■ PROBLEM DESCRIPTION
Among the following entries, say how many lines contain the word "none"; the answer is a number and nothing else.

[Before-and-after scene images]
######

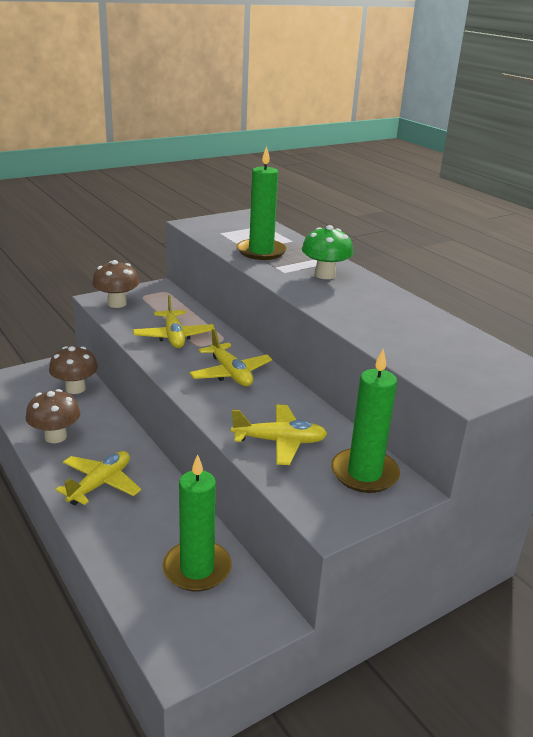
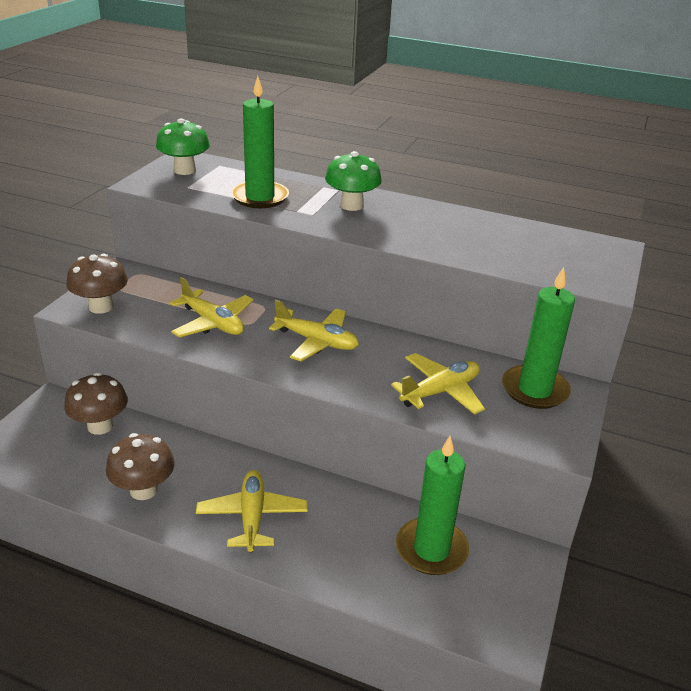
camera: 35 degrees left, 5 degrees up
(234, 223) = (184, 170): none -> green mushroom

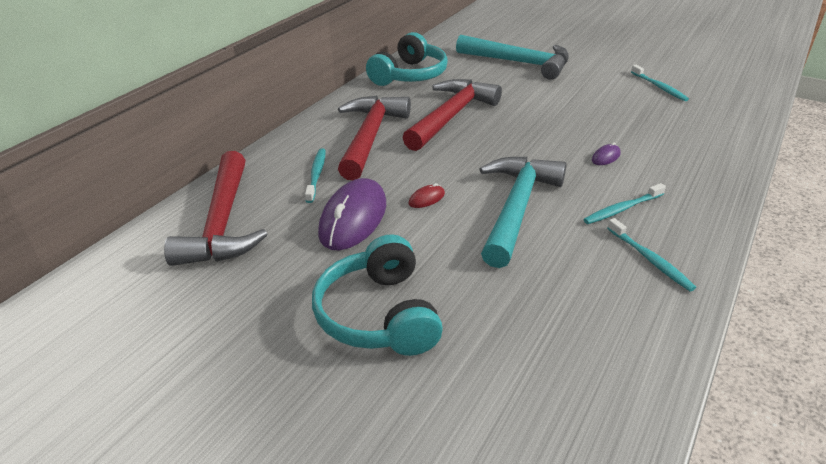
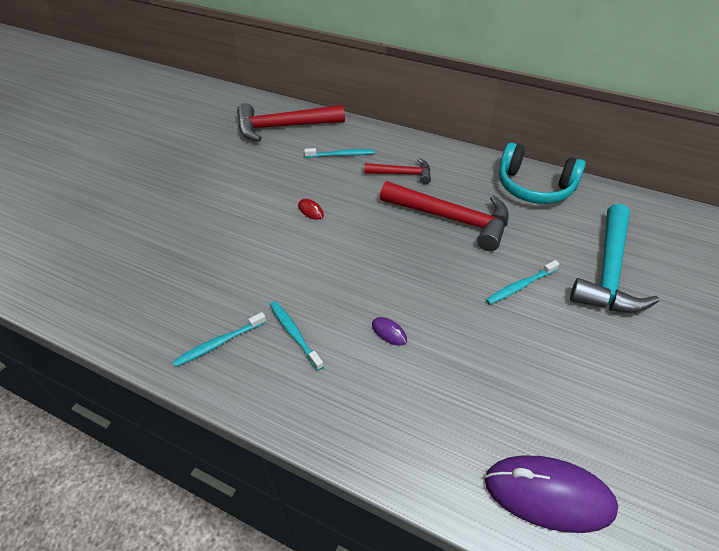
camera: 85 degrees right, 10 degrees up
(353, 218) = (286, 177): purple mouse -> purple mouse (548, 495)
(370, 137) = (402, 174): red hammer -> red hammer, size x0.56
(379, 314) = (186, 198): turquoise headphones -> none
(516, 208) = (297, 261): turquoise hammer -> none
(659, 87) = (594, 418): turquoise toothbrush -> turquoise toothbrush (520, 286)

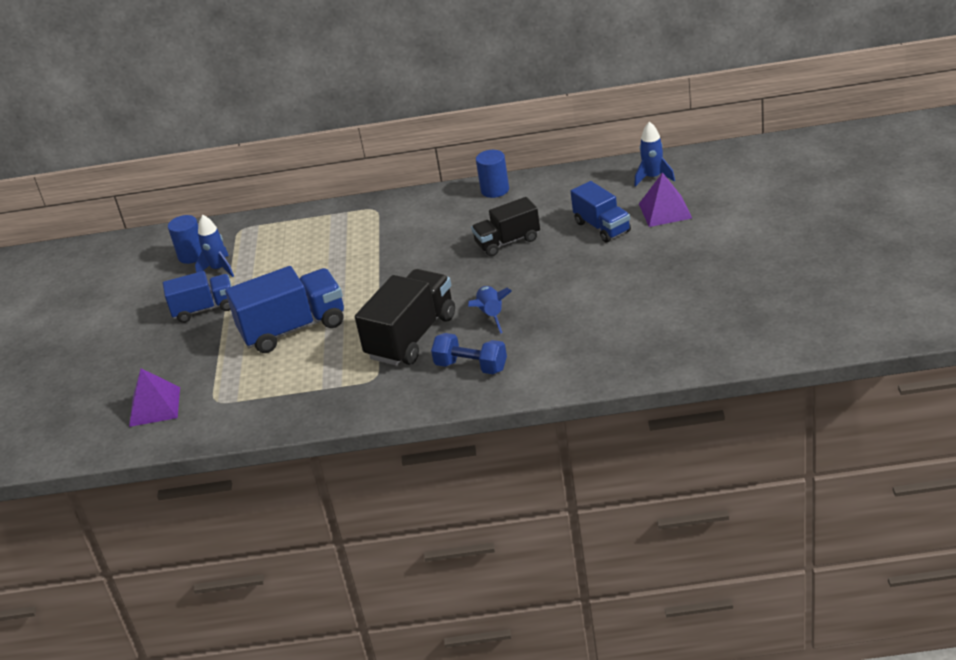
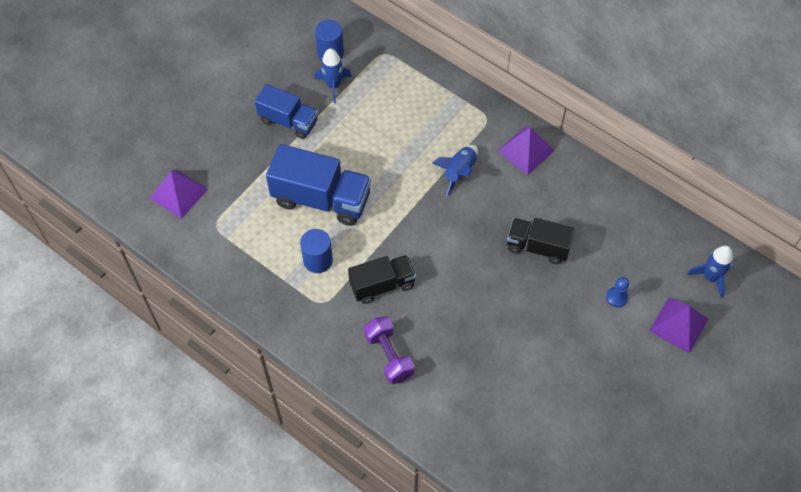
camera: 35 degrees right, 25 degrees up
(411, 337) = (382, 285): black truck -> black truck, size x0.63
(429, 205) = (526, 150): none -> purple pyramid
(471, 367) = (389, 356): blue dumbbell -> purple dumbbell
(491, 315) = (451, 316): blue rocket -> blue rocket (459, 172)
(495, 190) = (586, 178): blue cylinder -> blue cylinder (318, 260)
(602, 227) = (616, 297): blue truck -> blue pawn

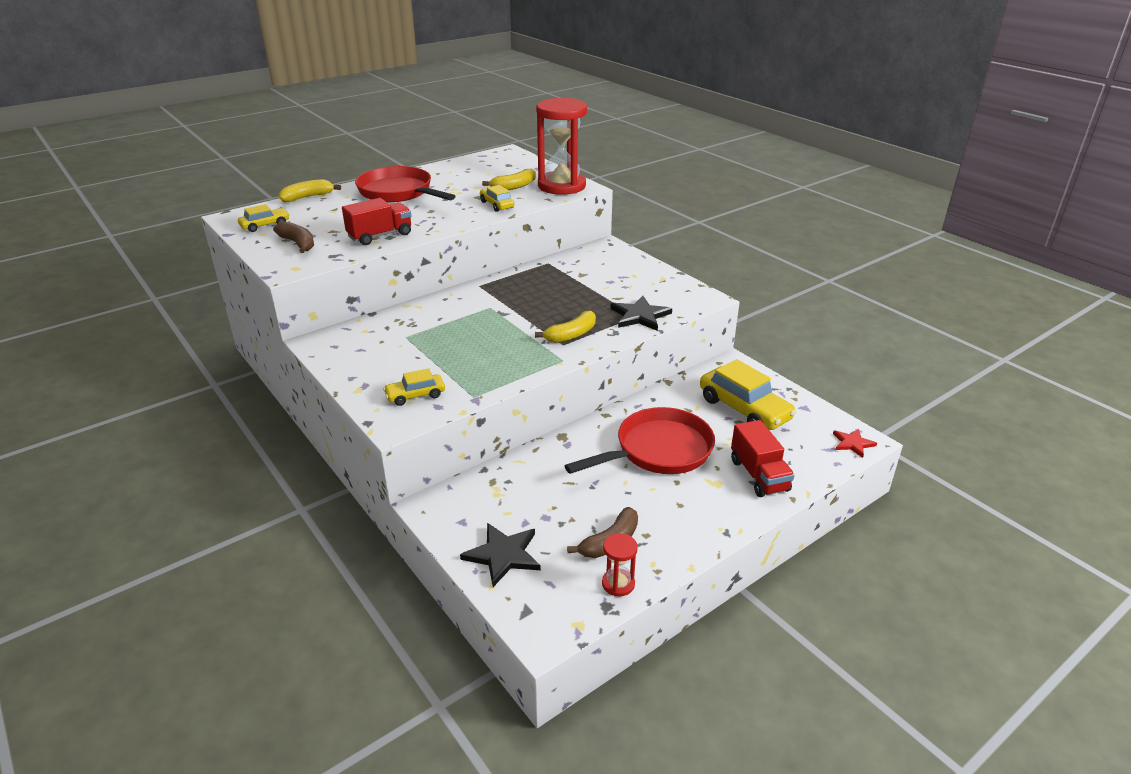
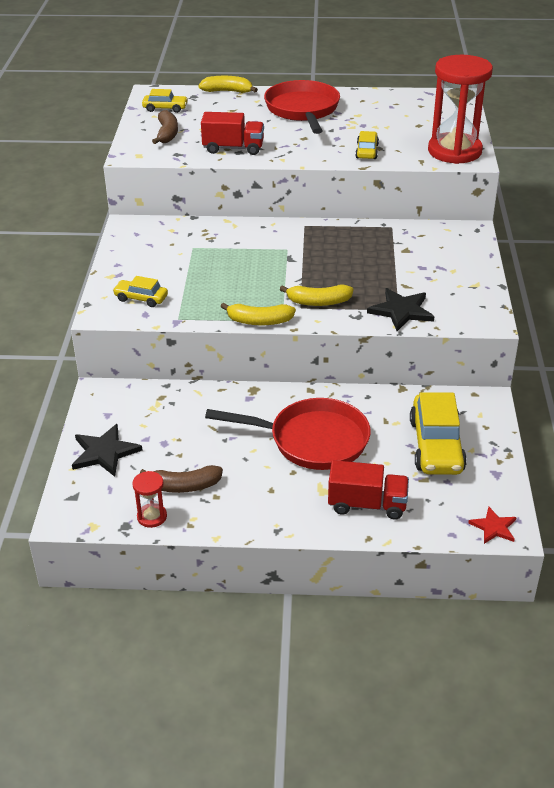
camera: 40 degrees right, 5 degrees up
(514, 187) = (409, 137): yellow banana -> yellow banana (259, 321)
(759, 475) = (367, 504): red truck -> red truck turned 105 degrees counterclockwise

######

■ RESPONSE BELOW
4